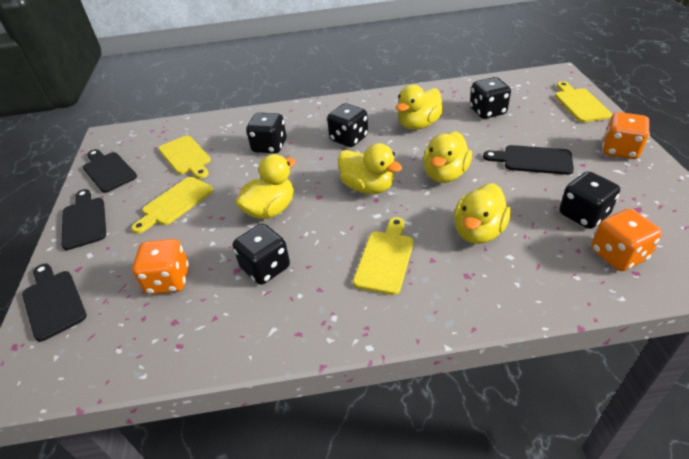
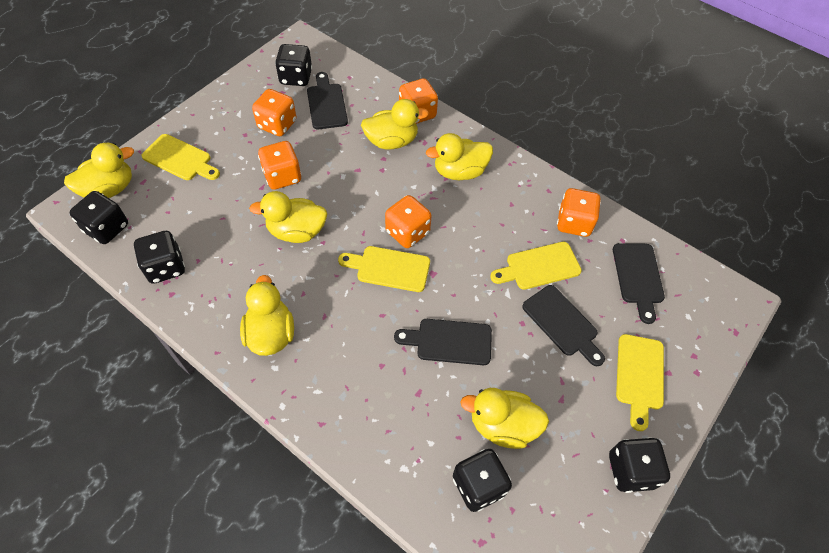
orange dice: 3 -> 5
yellow duck: 5 -> 6

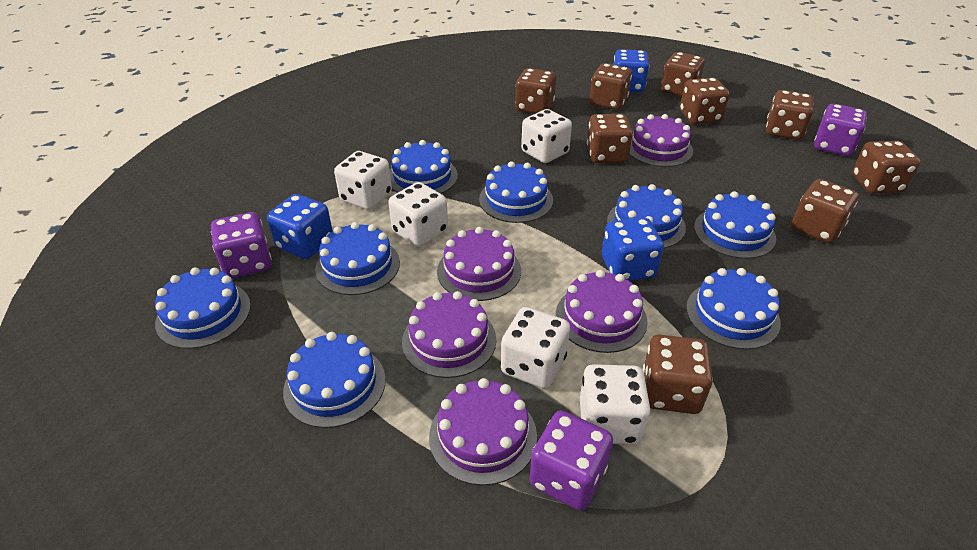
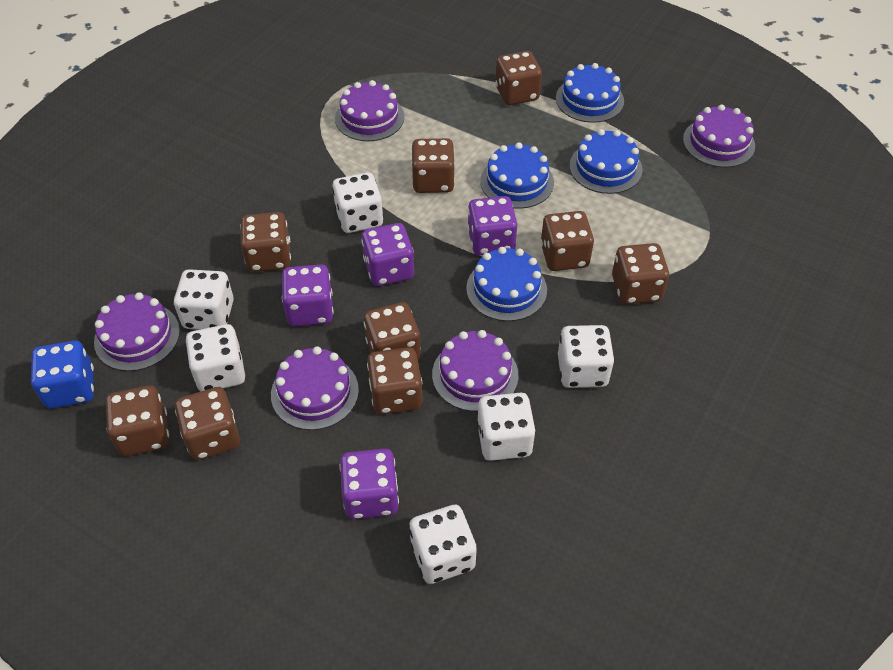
blue cake: 8 -> 4
blue dice: 3 -> 1
purple dice: 3 -> 4
white dice: 5 -> 6

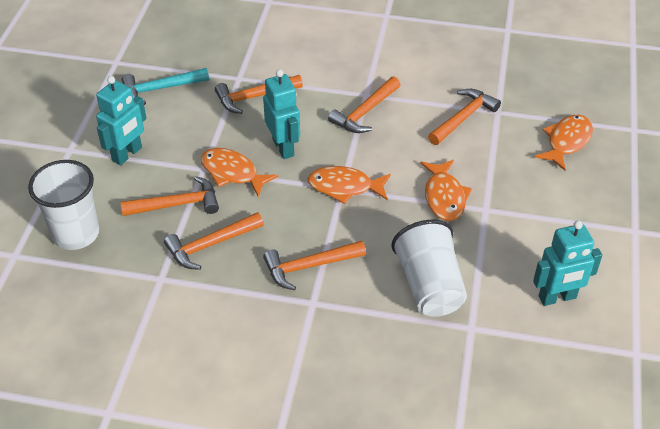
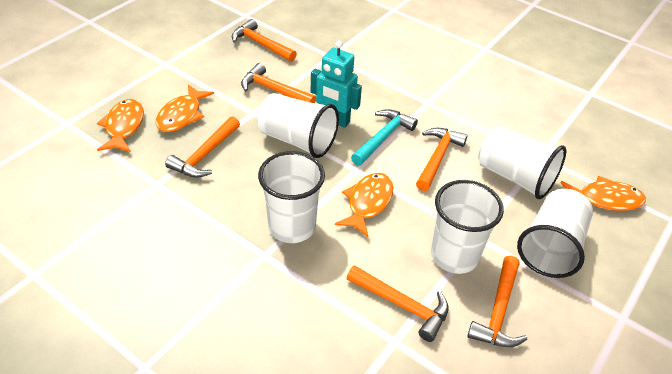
turquoise robot: 3 -> 1
white cup: 2 -> 5

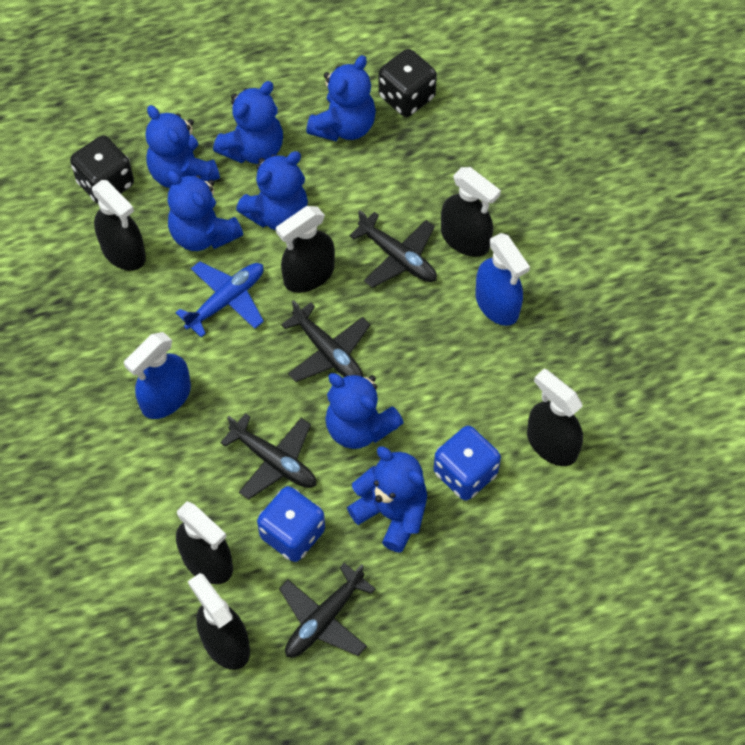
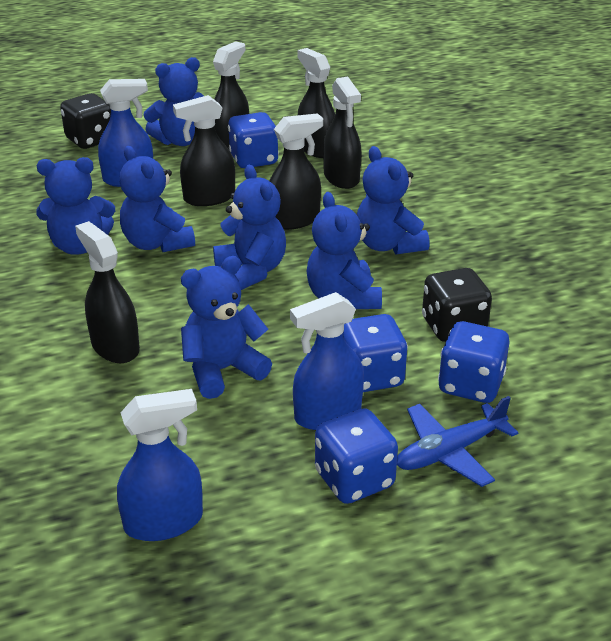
black plane: 4 -> 0
blue dice: 2 -> 4
blue spray bottle: 2 -> 3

* [WHAT TO WORK ON]
Your task is to reproduce exactly the lines running from the line that contains "purple dice: 3 -> 4" to the end of the records, pictures excluded.

* [SOLUTION FOR THIS EXERCISE]
purple dice: 3 -> 4
white dice: 5 -> 6

turquoise robot: 3 -> 1
white cup: 2 -> 5

black plane: 4 -> 0
blue dice: 2 -> 4
blue spray bottle: 2 -> 3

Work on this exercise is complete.